(Records from a data collection)
*** Block opens ***
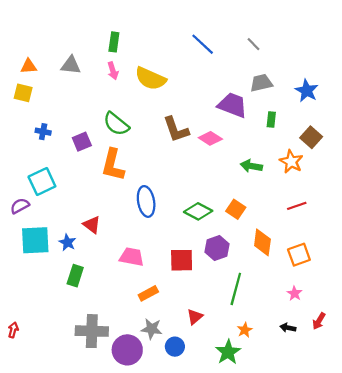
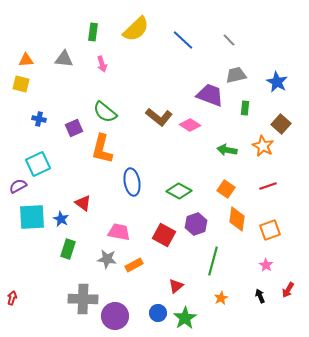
green rectangle: (114, 42) -> (93, 32), moved
yellow semicircle: (151, 78) -> (136, 29), moved, turned -68
brown L-shape: (176, 129) -> (159, 117), turned -32
orange square: (236, 209) -> (226, 189), moved
red square: (182, 260) -> (164, 235), turned 30
black arrow: (288, 328) -> (260, 296), turned 56
gray star: (152, 329) -> (107, 259), moved
green star: (228, 352) -> (185, 318), moved

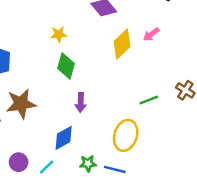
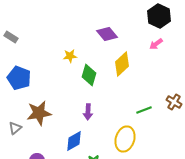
pink arrow: (151, 34) -> (156, 44), moved
green diamond: (66, 66) -> (89, 75), moved

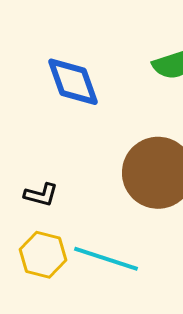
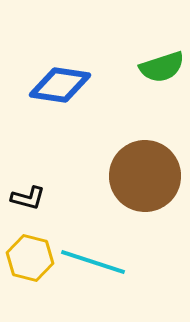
blue diamond: (73, 82) -> (60, 85), turned -62

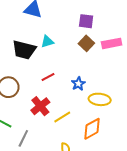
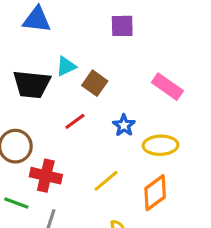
brown square: (86, 43) -> (95, 83), moved
pink rectangle: (112, 43) -> (167, 87), moved, turned 54
red cross: (40, 106) -> (46, 176), moved, turned -30

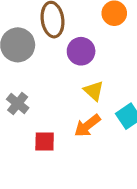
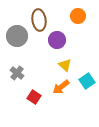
red square: (45, 141) -> (34, 97), turned 32

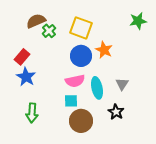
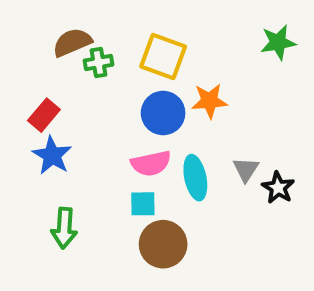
green cross: (49, 31) -> (98, 63), turned 32
orange star: (104, 50) -> (209, 101), turned -30
black star: (116, 112) -> (278, 188), moved

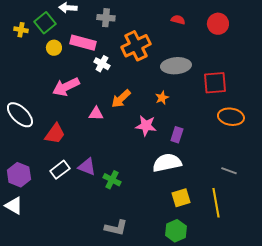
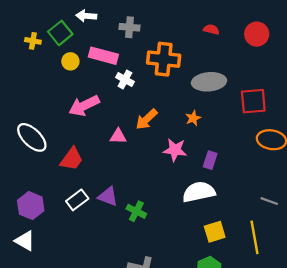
orange cross: (136, 46) -> (164, 59), turned 32

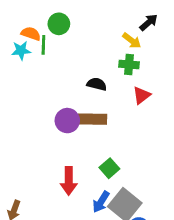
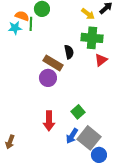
yellow arrow: (132, 41) -> (88, 14), moved
green cross: (129, 64) -> (92, 38), size x1.5
black semicircle: (97, 84) -> (69, 52), turned 64
brown rectangle: (93, 119) -> (53, 63), moved, turned 30

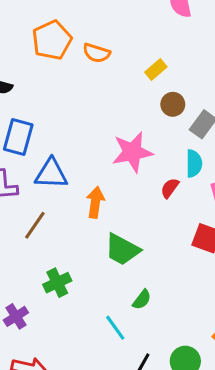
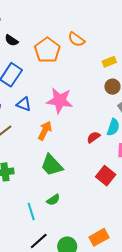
orange pentagon: (52, 40) -> (47, 50), moved, turned -30
pink star: (132, 152) -> (60, 101), moved
blue triangle: (51, 174) -> (24, 104), size x0.7

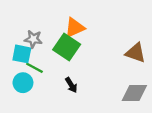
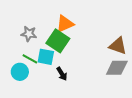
cyan square: (22, 54) -> (46, 57), moved
gray diamond: (134, 93) -> (117, 68), moved

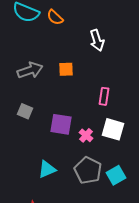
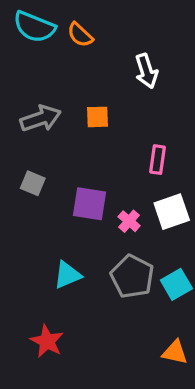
white square: (113, 129) -> (172, 212), turned -35

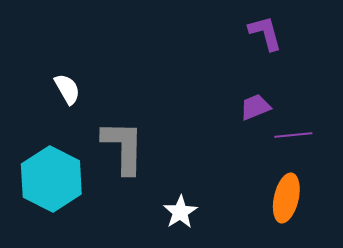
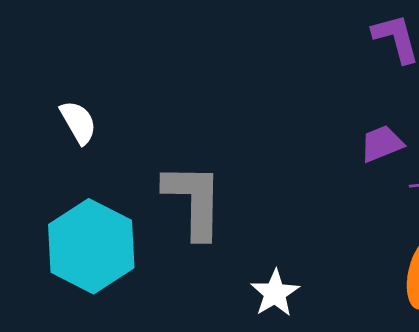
white semicircle: (67, 89) -> (78, 122), moved

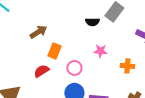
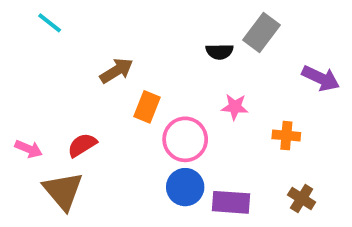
pink circle: (74, 68) -> (185, 139), size x1.5
red semicircle: (41, 71) -> (82, 145), moved

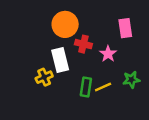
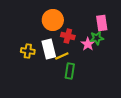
yellow cross: (44, 77) -> (28, 51), moved, turned 32
green star: (131, 80) -> (97, 38), moved
yellow line: (103, 87) -> (62, 56), moved

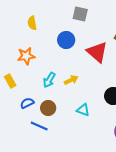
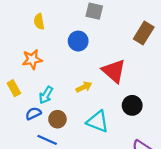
red triangle: (97, 52) -> (114, 71), moved
cyan arrow: (49, 80) -> (46, 95), moved
cyan triangle: (83, 110) -> (98, 121), size x1.5

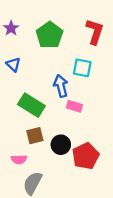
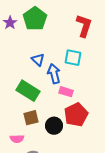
green pentagon: (50, 35) -> (35, 19), moved
blue triangle: (13, 64) -> (38, 60), moved
red pentagon: (86, 156) -> (76, 115), moved

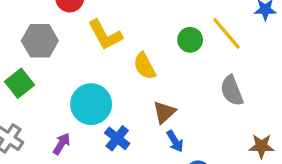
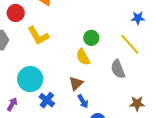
yellow line: (226, 33) -> (130, 44), moved
yellow semicircle: (145, 66) -> (83, 57), moved

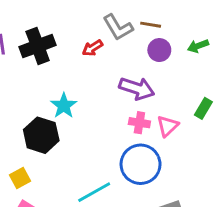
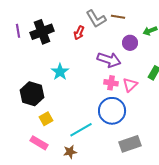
red arrow: (93, 48) -> (79, 33), turned -32
purple circle: (159, 50) -> (130, 43), moved
black hexagon: (41, 135) -> (32, 94), moved
yellow square: (20, 178) -> (46, 119), moved

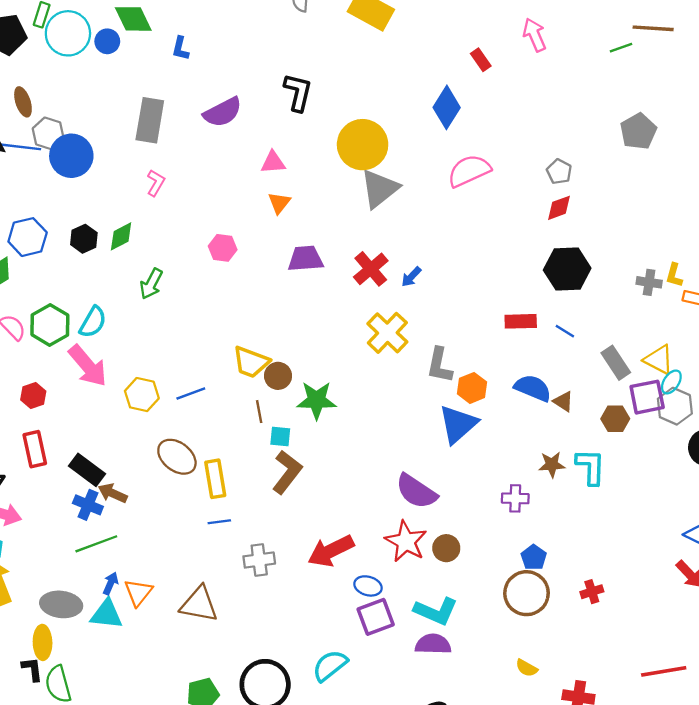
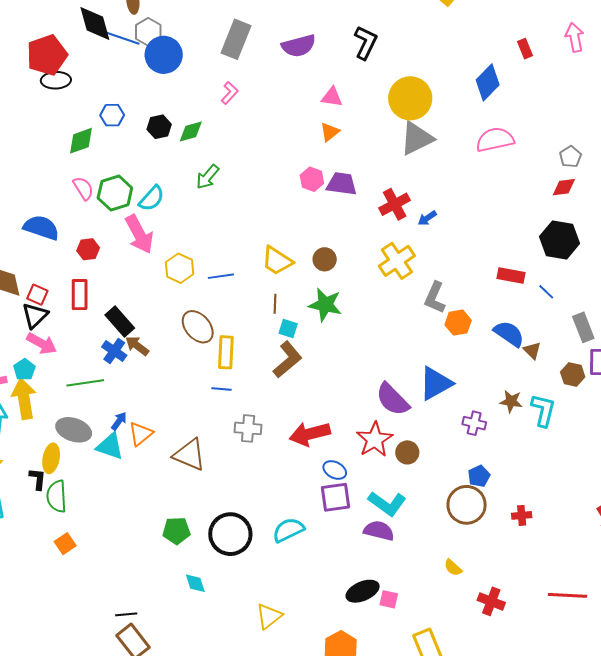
blue hexagon: (28, 237) -> (112, 115), size x0.7
pink hexagon: (223, 248) -> (312, 179), moved
brown circle: (278, 376) -> (325, 259), moved
blue triangle: (458, 424) -> (436, 383), moved
green line: (96, 544) -> (85, 383), moved

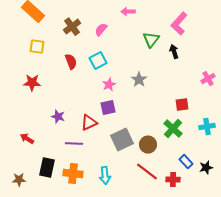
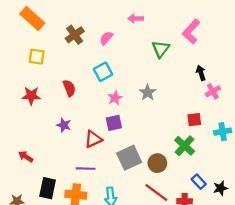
black arrow: (174, 52) -> (201, 73), moved
red semicircle: (71, 62) -> (69, 88), moved
pink cross: (208, 79) -> (213, 91), moved
purple star: (58, 117) -> (64, 125), moved
cyan cross: (207, 127) -> (223, 132), moved
purple line: (74, 144) -> (86, 169), moved

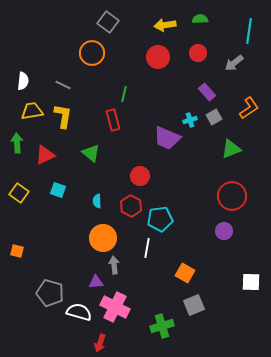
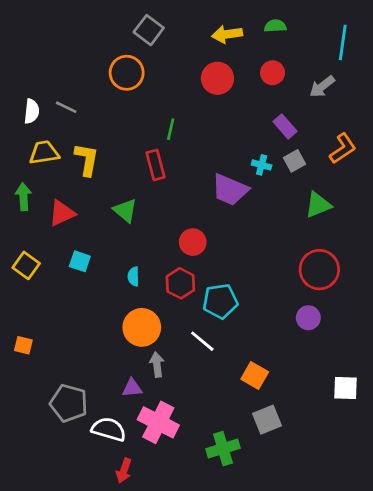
gray line: (63, 85) -> (66, 107), moved
cyan cross: (190, 120) -> (262, 165), turned 32
white line: (147, 248) -> (202, 341), turned -60
red arrow: (100, 343) -> (124, 471), moved

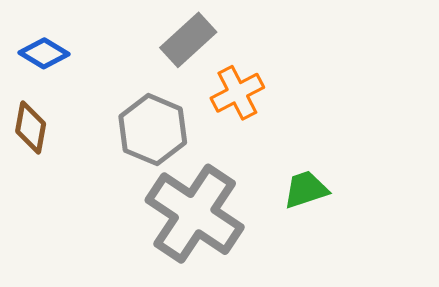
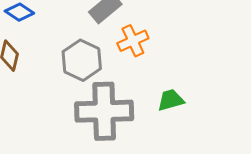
gray cross: (195, 214) -> (104, 111), turned -38

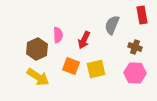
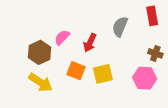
pink semicircle: (58, 35) -> (62, 37), turned -133
brown cross: (135, 47) -> (155, 53), moved

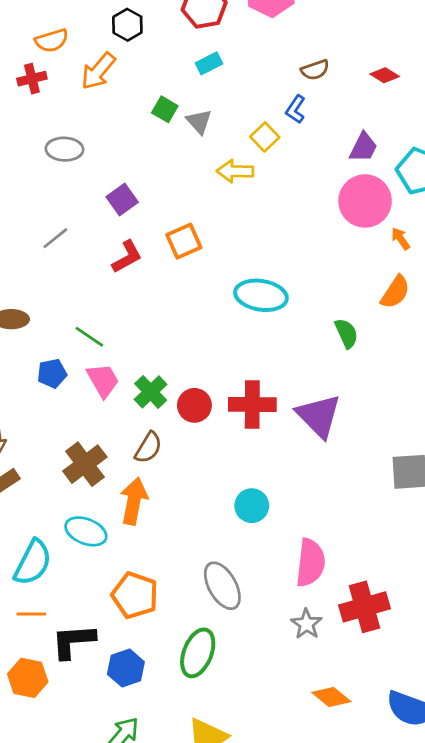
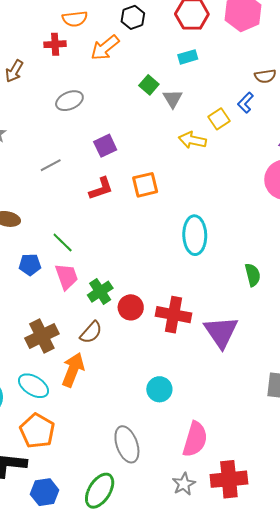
gray ellipse: (64, 149) -> (69, 101), turned -36
cyan ellipse: (261, 295) -> (195, 235), turned 69
orange pentagon: (135, 595) -> (37, 431), moved

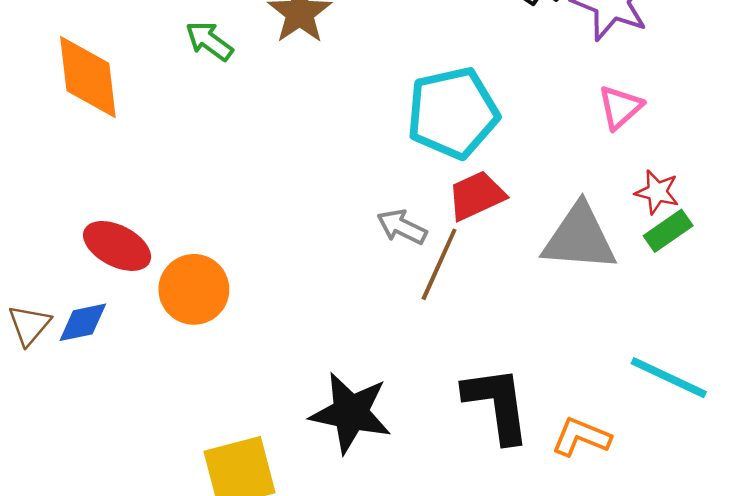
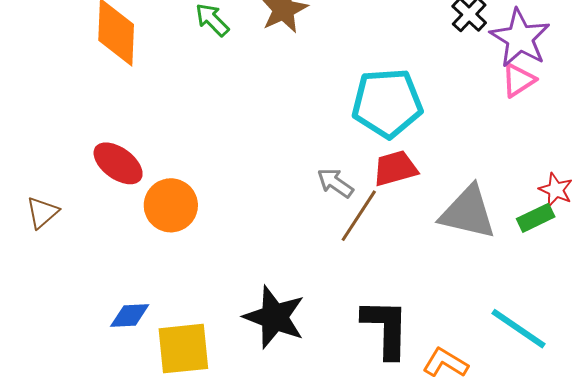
pink triangle: (620, 107) -> (518, 80), moved
red star: (657, 192) -> (556, 190), moved
blue diamond: (83, 322) -> (130, 316), moved

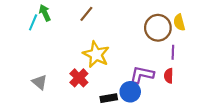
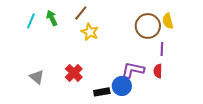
*** Block closes ***
Each record above must be retyped exactly, minus its pictures.

Result below —
green rectangle: (114, 42) -> (93, 32), moved
yellow semicircle: (151, 78) -> (136, 29), moved, turned -68
brown L-shape: (176, 129) -> (159, 117), turned -32
orange square: (236, 209) -> (226, 189), moved
red square: (182, 260) -> (164, 235), turned 30
black arrow: (288, 328) -> (260, 296), turned 56
gray star: (152, 329) -> (107, 259), moved
green star: (228, 352) -> (185, 318), moved

pink arrow: (151, 34) -> (156, 44), moved
green diamond: (66, 66) -> (89, 75), moved

blue diamond: (73, 82) -> (60, 85), turned -62

brown square: (86, 43) -> (95, 83), moved
pink rectangle: (112, 43) -> (167, 87), moved, turned 54
red cross: (40, 106) -> (46, 176), moved, turned -30

red square: (45, 141) -> (34, 97), turned 32

green cross: (49, 31) -> (98, 63), turned 32
orange star: (104, 50) -> (209, 101), turned -30
black star: (116, 112) -> (278, 188), moved

orange cross: (136, 46) -> (164, 59), turned 32

yellow arrow: (132, 41) -> (88, 14), moved
green cross: (129, 64) -> (92, 38), size x1.5
black semicircle: (97, 84) -> (69, 52), turned 64
brown rectangle: (93, 119) -> (53, 63), moved, turned 30

orange pentagon: (52, 40) -> (47, 50), moved, turned -30
pink star: (132, 152) -> (60, 101), moved
blue triangle: (51, 174) -> (24, 104), size x0.7

cyan square: (22, 54) -> (46, 57), moved
gray diamond: (134, 93) -> (117, 68), moved

white square: (113, 129) -> (172, 212), turned -35

white semicircle: (67, 89) -> (78, 122), moved

pink circle: (74, 68) -> (185, 139), size x1.5
red semicircle: (41, 71) -> (82, 145), moved

yellow cross: (44, 77) -> (28, 51), moved, turned 32
green star: (131, 80) -> (97, 38), moved
yellow line: (103, 87) -> (62, 56), moved

red triangle: (97, 52) -> (114, 71), moved
cyan arrow: (49, 80) -> (46, 95), moved
cyan triangle: (83, 110) -> (98, 121), size x1.5

green pentagon: (50, 35) -> (35, 19), moved
blue triangle: (13, 64) -> (38, 60), moved
red pentagon: (86, 156) -> (76, 115), moved

yellow line: (226, 33) -> (130, 44), moved
yellow semicircle: (145, 66) -> (83, 57), moved

red arrow: (93, 48) -> (79, 33), turned -32
purple circle: (159, 50) -> (130, 43), moved
black hexagon: (41, 135) -> (32, 94), moved
yellow square: (20, 178) -> (46, 119), moved

blue hexagon: (28, 237) -> (112, 115), size x0.7
pink hexagon: (223, 248) -> (312, 179), moved
brown circle: (278, 376) -> (325, 259), moved
blue triangle: (458, 424) -> (436, 383), moved
green line: (96, 544) -> (85, 383), moved

black arrow: (174, 52) -> (201, 73), moved
red semicircle: (71, 62) -> (69, 88), moved
pink cross: (208, 79) -> (213, 91), moved
purple star: (58, 117) -> (64, 125), moved
cyan cross: (207, 127) -> (223, 132), moved
purple line: (74, 144) -> (86, 169), moved

gray line: (63, 85) -> (66, 107), moved
cyan cross: (190, 120) -> (262, 165), turned 32
white line: (147, 248) -> (202, 341), turned -60
red arrow: (100, 343) -> (124, 471), moved

gray cross: (195, 214) -> (104, 111), turned -38

pink semicircle: (58, 35) -> (62, 37), turned -133
brown cross: (135, 47) -> (155, 53), moved

gray ellipse: (64, 149) -> (69, 101), turned -36
cyan ellipse: (261, 295) -> (195, 235), turned 69
orange pentagon: (135, 595) -> (37, 431), moved

pink triangle: (620, 107) -> (518, 80), moved
red star: (657, 192) -> (556, 190), moved
blue diamond: (83, 322) -> (130, 316), moved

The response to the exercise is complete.